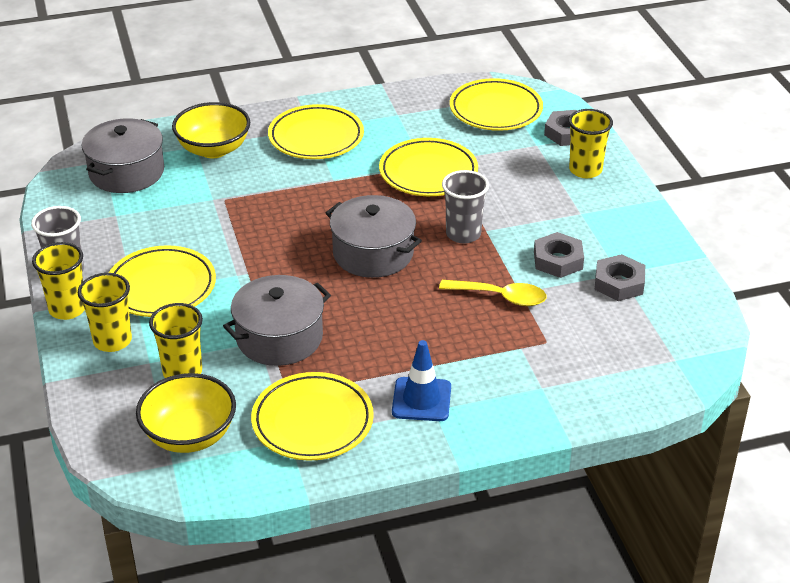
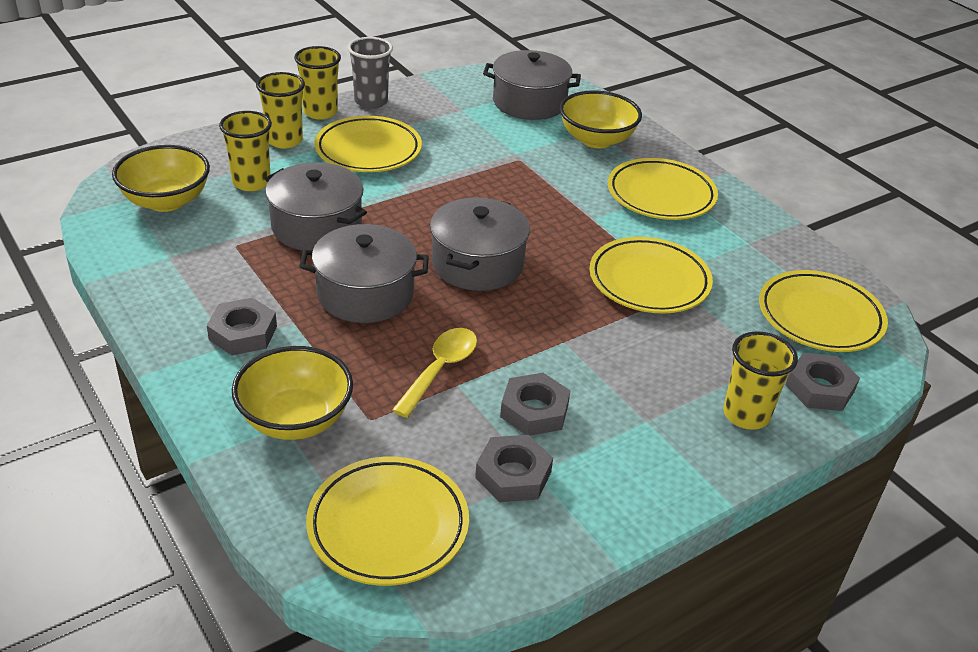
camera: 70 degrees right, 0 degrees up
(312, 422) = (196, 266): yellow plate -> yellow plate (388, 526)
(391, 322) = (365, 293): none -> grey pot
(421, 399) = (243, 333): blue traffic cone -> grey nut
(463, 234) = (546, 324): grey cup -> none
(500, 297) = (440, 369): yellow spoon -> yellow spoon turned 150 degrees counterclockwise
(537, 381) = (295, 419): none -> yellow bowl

==

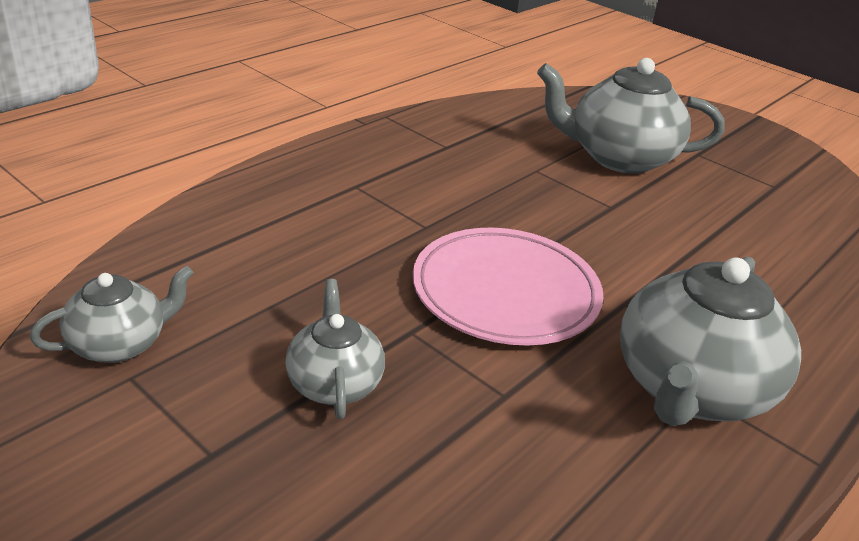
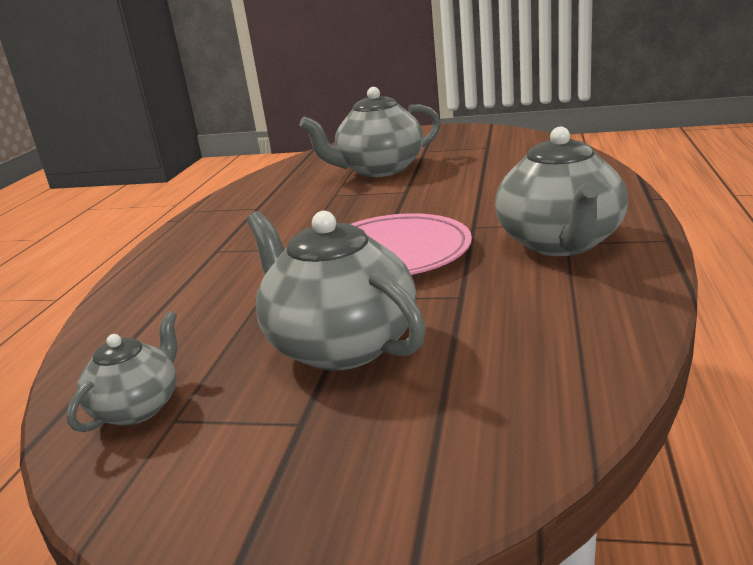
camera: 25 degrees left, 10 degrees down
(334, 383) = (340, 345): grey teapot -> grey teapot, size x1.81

§ **TASK DESCRIPTION**
Nothing but the lines above from the one containing "(463, 234) = (546, 324): grey cup -> none" through the one containing "(537, 381) = (295, 419): none -> yellow bowl" should appear in the answer, each repeated exactly.

§ **TASK SOLUTION**
(463, 234) = (546, 324): grey cup -> none
(500, 297) = (440, 369): yellow spoon -> yellow spoon turned 150 degrees counterclockwise
(537, 381) = (295, 419): none -> yellow bowl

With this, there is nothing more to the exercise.